> _Your instructions_:
Within the material that follows, how many lines include the string "plus"? Answer with the number and nothing more.

> _Listed entries_:
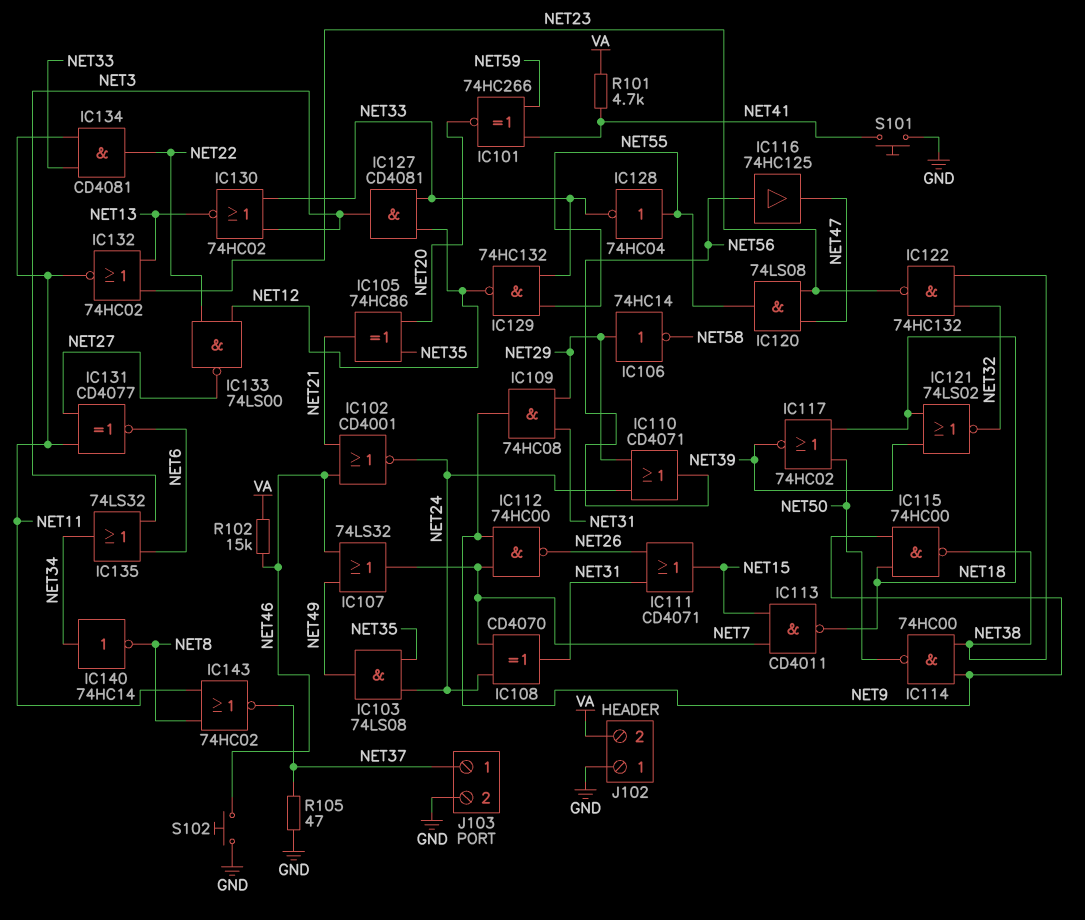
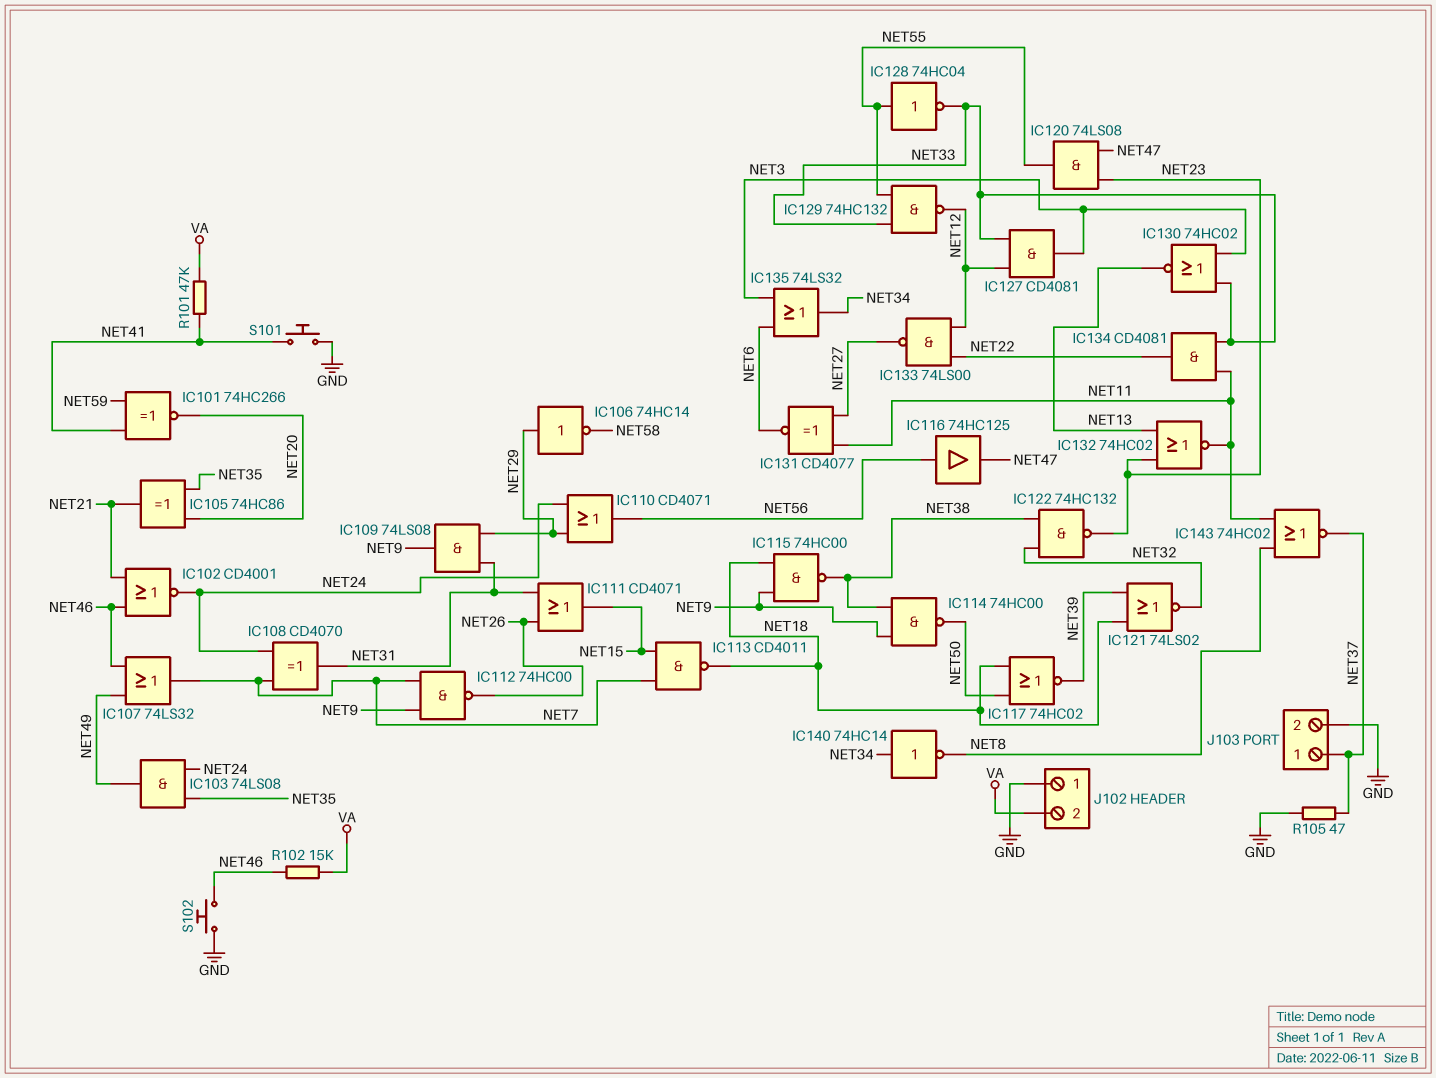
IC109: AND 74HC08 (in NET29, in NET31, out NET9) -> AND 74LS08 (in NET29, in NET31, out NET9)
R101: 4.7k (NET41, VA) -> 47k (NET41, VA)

--

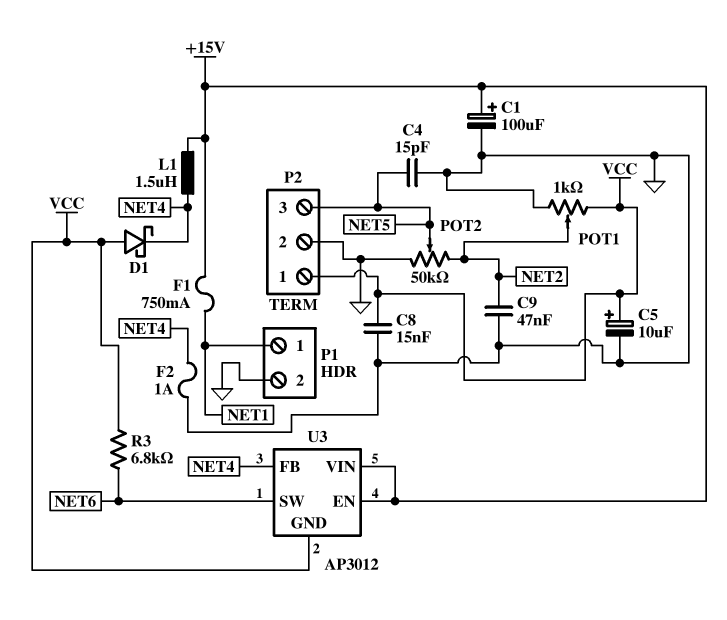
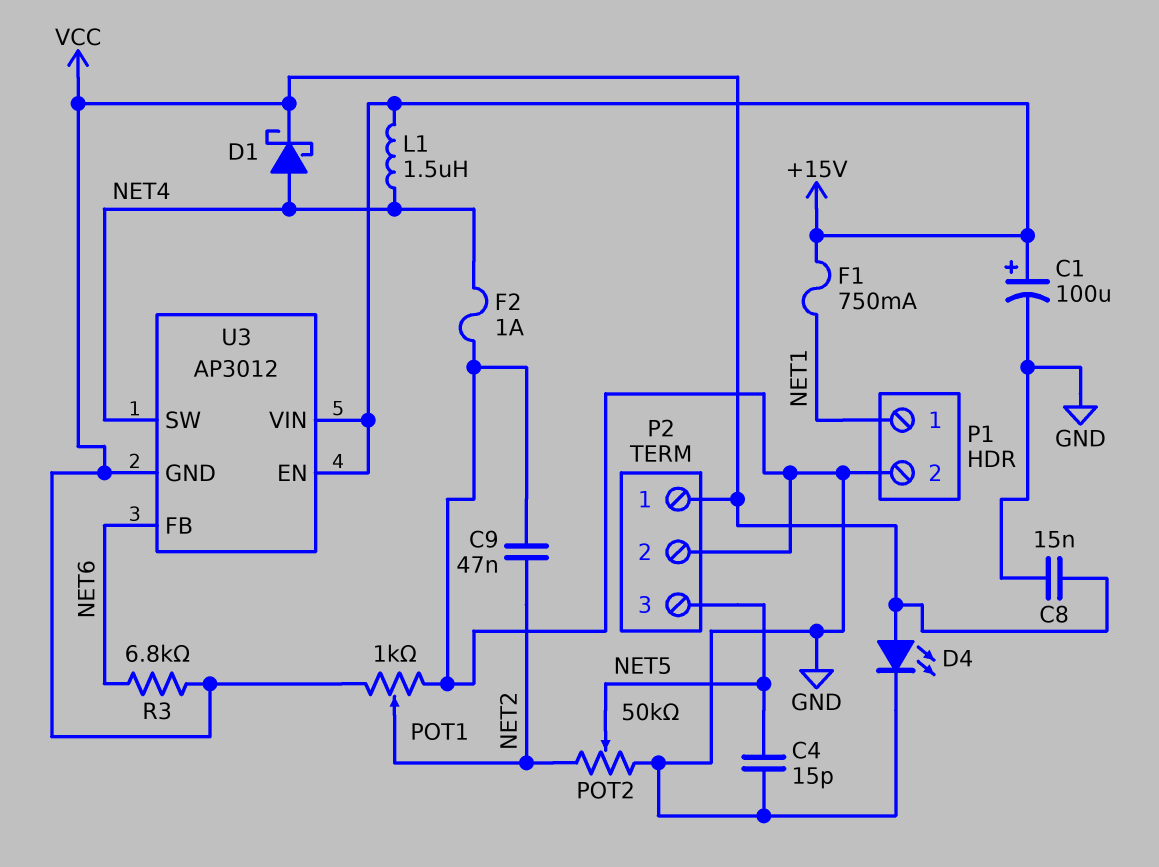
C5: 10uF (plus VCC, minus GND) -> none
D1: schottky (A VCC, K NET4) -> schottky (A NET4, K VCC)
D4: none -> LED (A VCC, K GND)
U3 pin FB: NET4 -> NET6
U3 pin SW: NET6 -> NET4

==

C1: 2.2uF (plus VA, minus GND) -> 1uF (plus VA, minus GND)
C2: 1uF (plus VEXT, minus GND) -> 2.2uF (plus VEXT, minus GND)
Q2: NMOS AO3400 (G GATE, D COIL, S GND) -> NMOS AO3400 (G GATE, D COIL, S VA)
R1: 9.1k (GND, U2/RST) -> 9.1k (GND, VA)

> _Task output_:
3